Data extracts:
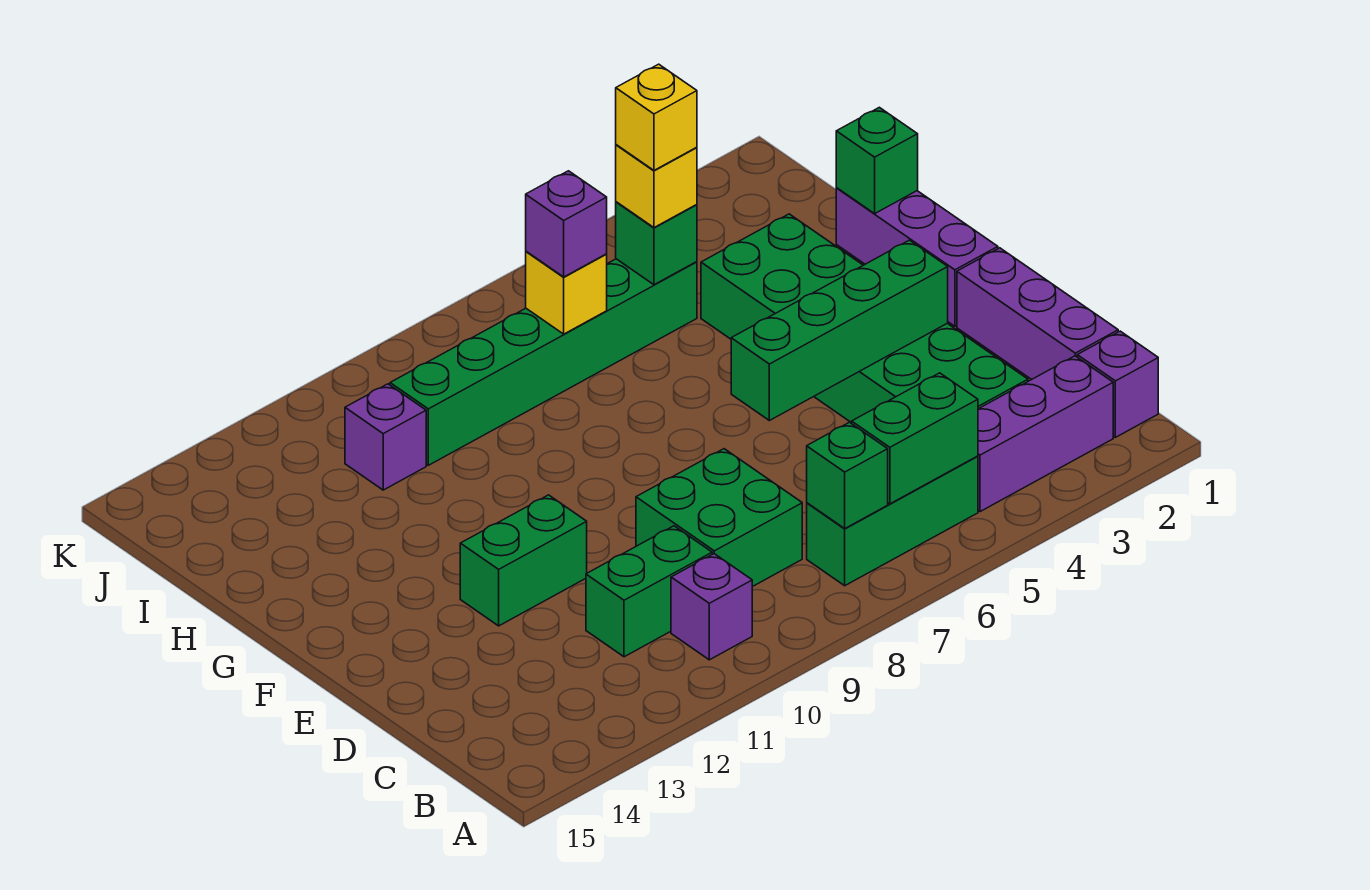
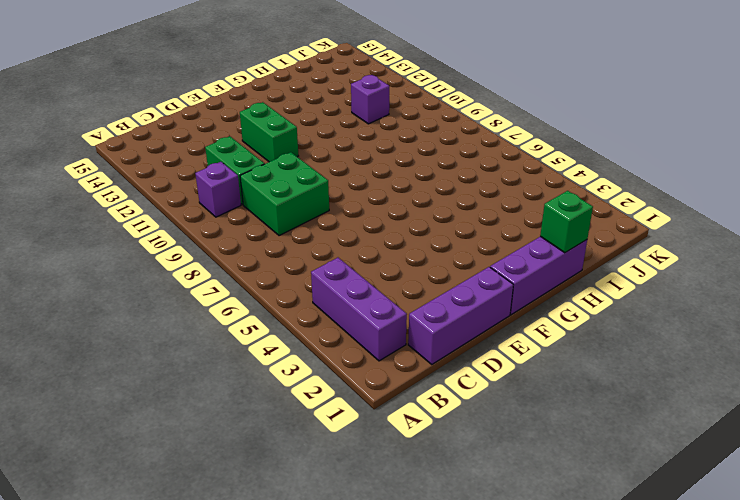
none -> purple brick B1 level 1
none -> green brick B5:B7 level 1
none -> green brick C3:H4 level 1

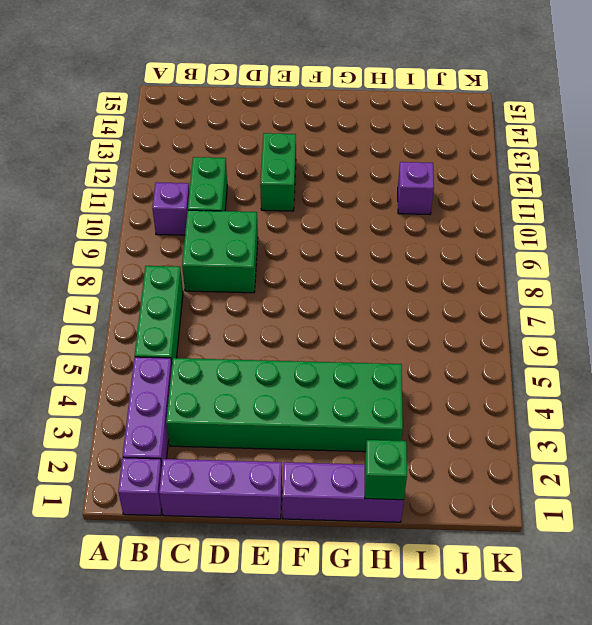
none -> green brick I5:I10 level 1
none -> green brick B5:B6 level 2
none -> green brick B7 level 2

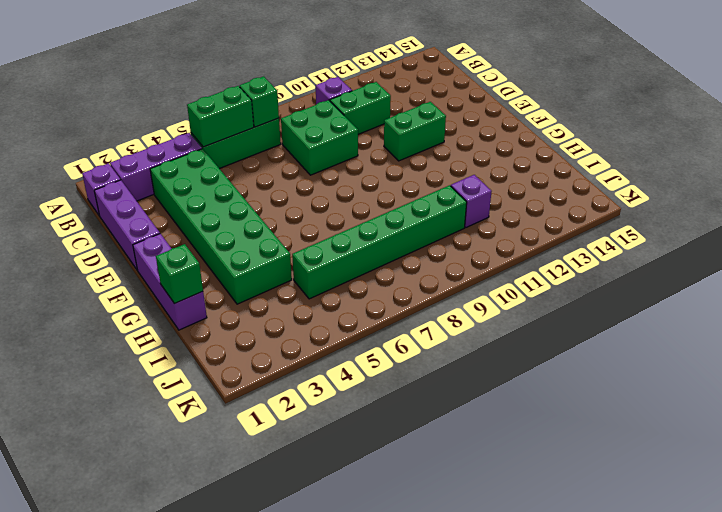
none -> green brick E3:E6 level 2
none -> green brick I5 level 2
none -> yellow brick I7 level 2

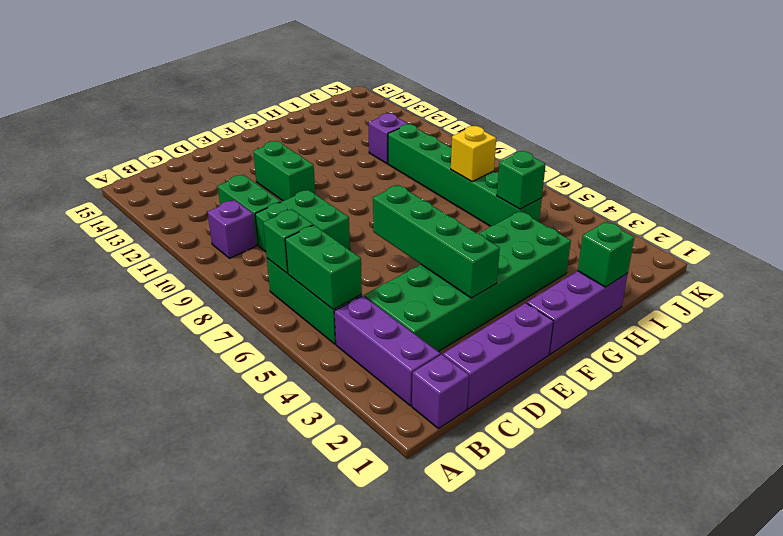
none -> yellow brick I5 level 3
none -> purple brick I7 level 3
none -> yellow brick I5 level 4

==

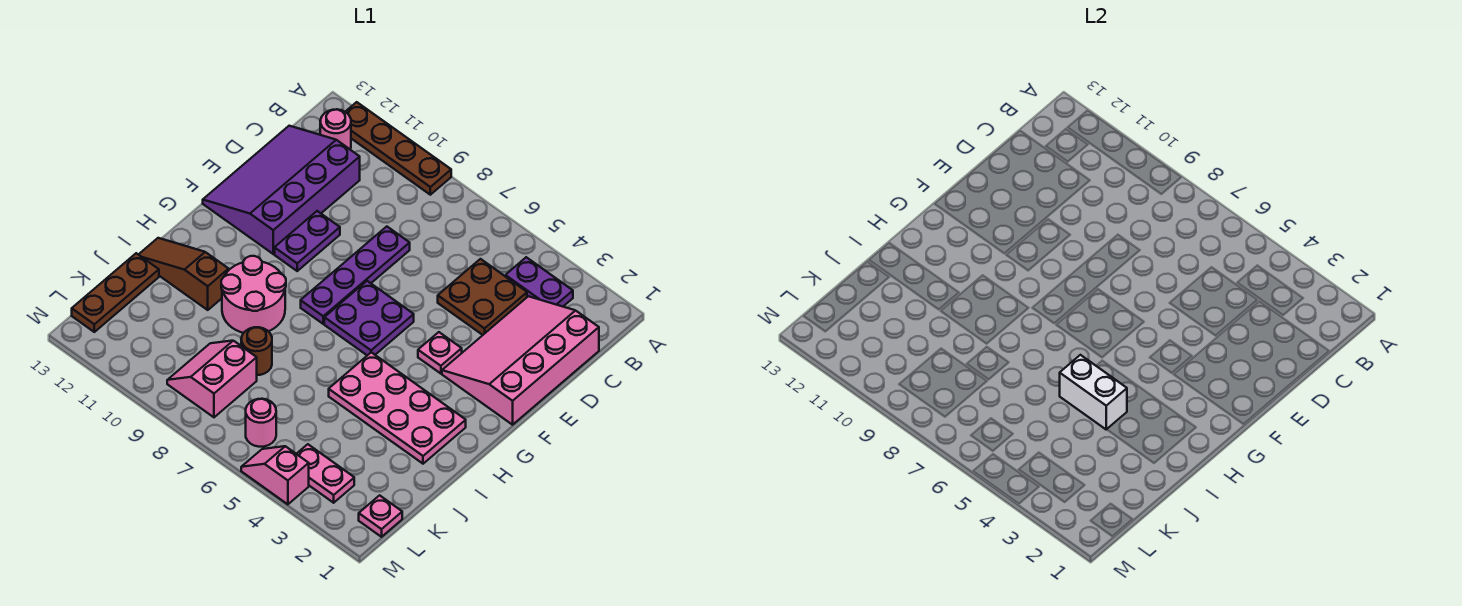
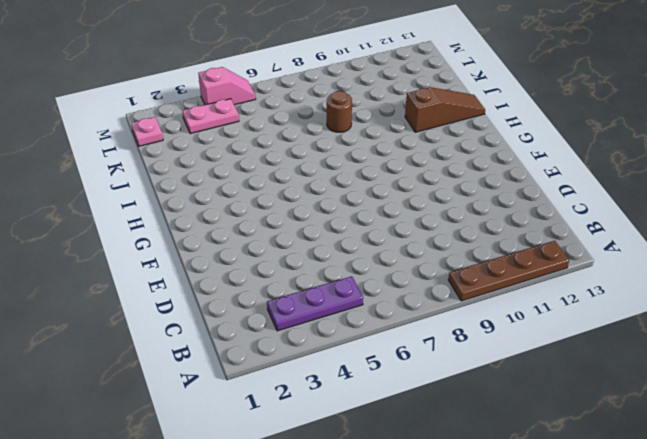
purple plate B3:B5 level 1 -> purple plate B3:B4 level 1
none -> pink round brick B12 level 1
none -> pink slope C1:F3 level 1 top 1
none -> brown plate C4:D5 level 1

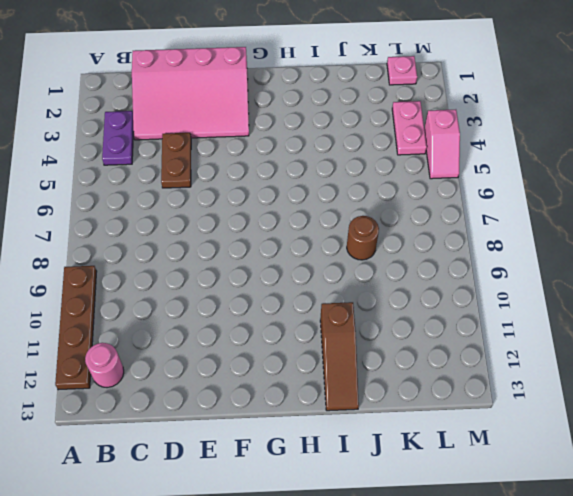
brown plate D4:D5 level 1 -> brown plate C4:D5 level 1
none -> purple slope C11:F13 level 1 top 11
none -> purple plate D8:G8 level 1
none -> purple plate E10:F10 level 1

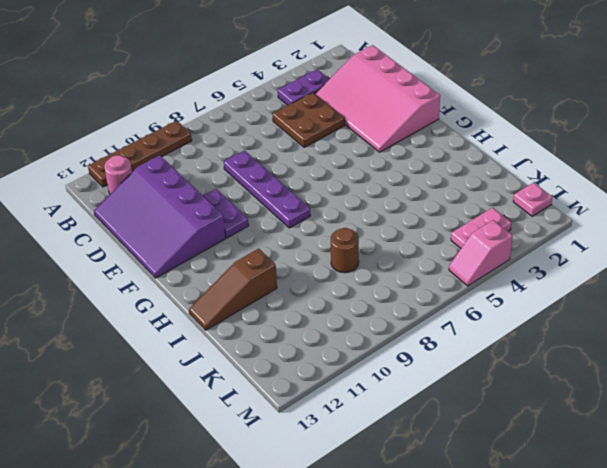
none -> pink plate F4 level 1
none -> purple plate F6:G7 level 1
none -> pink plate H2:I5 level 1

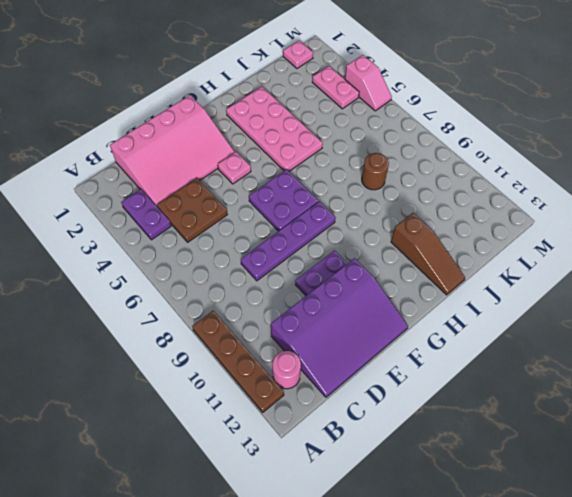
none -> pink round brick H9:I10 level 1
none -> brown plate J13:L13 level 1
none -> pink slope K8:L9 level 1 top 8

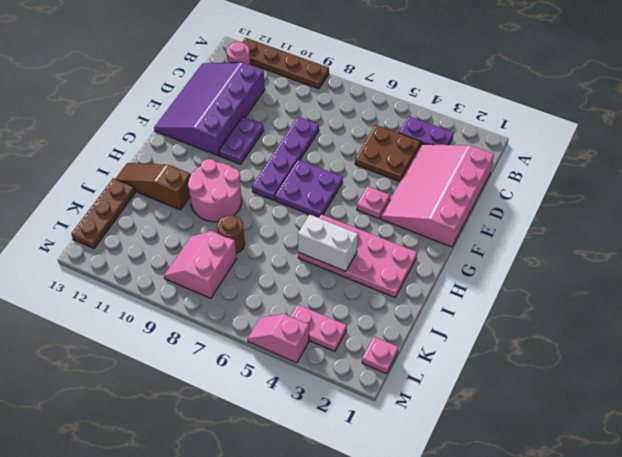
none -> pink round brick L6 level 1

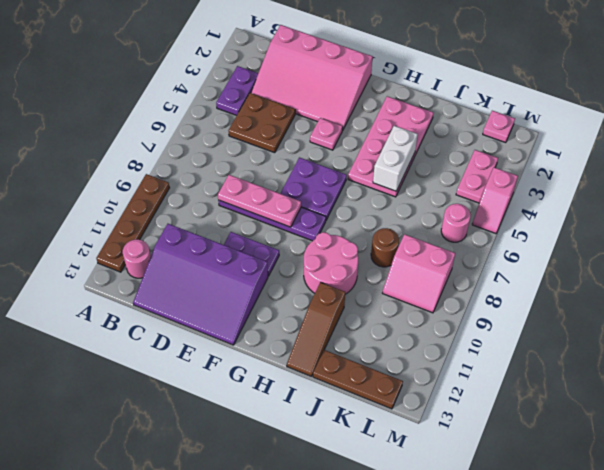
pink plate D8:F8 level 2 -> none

...

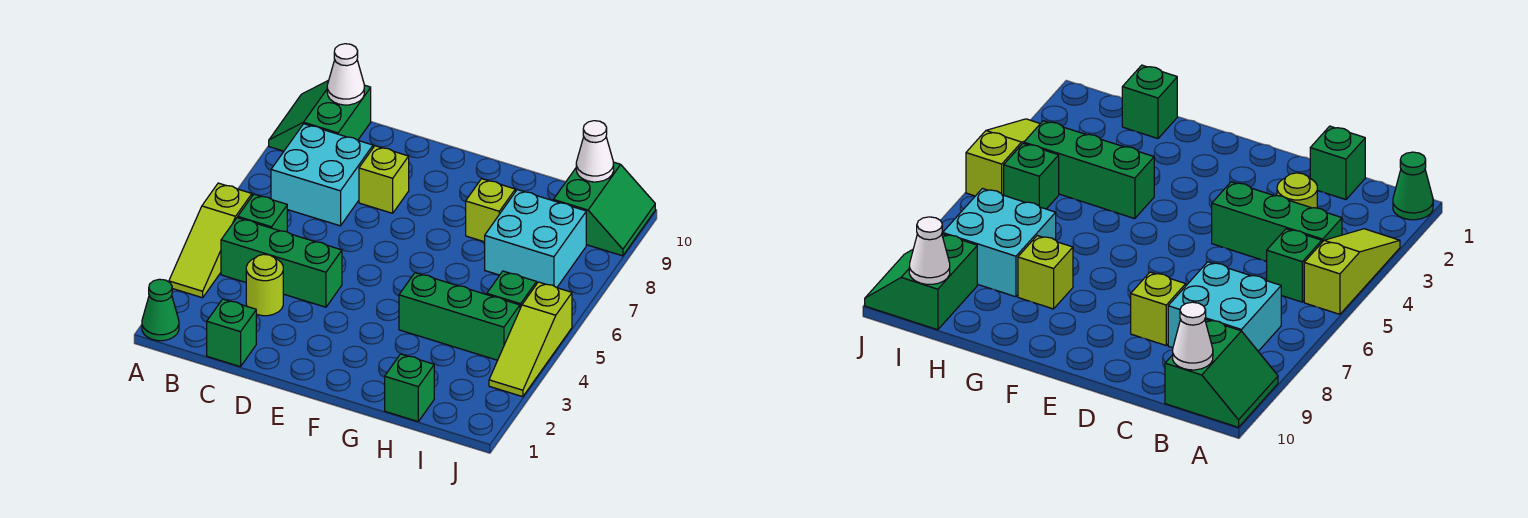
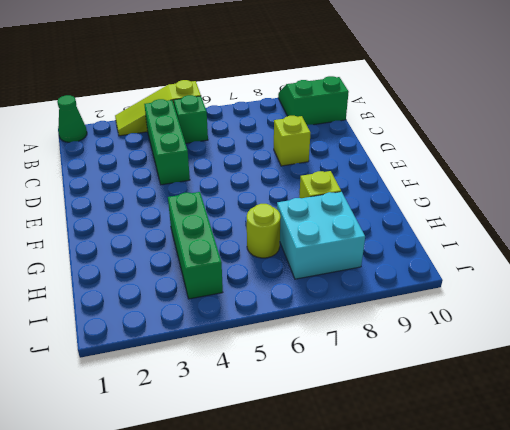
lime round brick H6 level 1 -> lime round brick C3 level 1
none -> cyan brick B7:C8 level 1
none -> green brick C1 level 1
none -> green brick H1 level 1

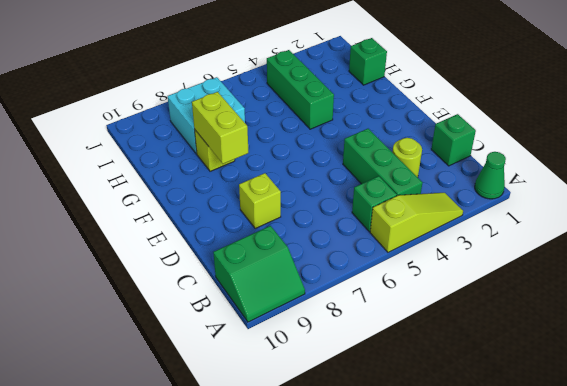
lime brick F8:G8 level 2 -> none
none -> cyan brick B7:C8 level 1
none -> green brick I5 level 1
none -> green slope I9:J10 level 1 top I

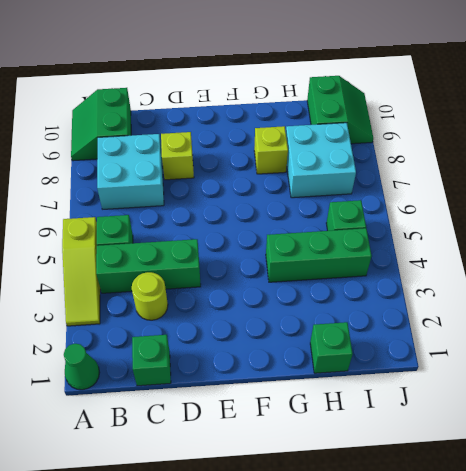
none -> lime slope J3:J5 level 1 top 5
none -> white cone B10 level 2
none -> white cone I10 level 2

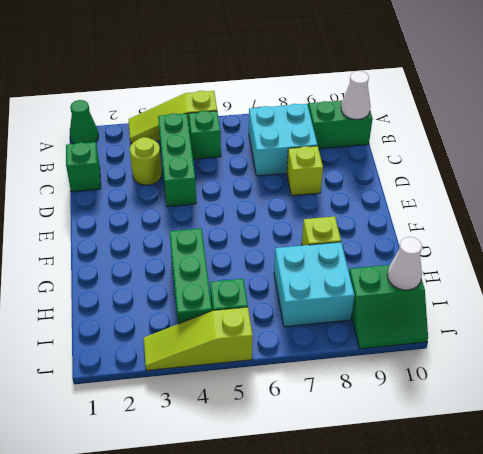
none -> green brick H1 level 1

Aim of the exercise: Apply a filter to the listing above so that only lines with "plate" are kept, and copy those lines.

Answer box:
purple plate B3:B5 level 1 -> purple plate B3:B4 level 1
none -> brown plate C4:D5 level 1
brown plate D4:D5 level 1 -> brown plate C4:D5 level 1
none -> purple plate D8:G8 level 1
none -> purple plate E10:F10 level 1
none -> pink plate F4 level 1
none -> purple plate F6:G7 level 1
none -> pink plate H2:I5 level 1
none -> brown plate J13:L13 level 1
pink plate D8:F8 level 2 -> none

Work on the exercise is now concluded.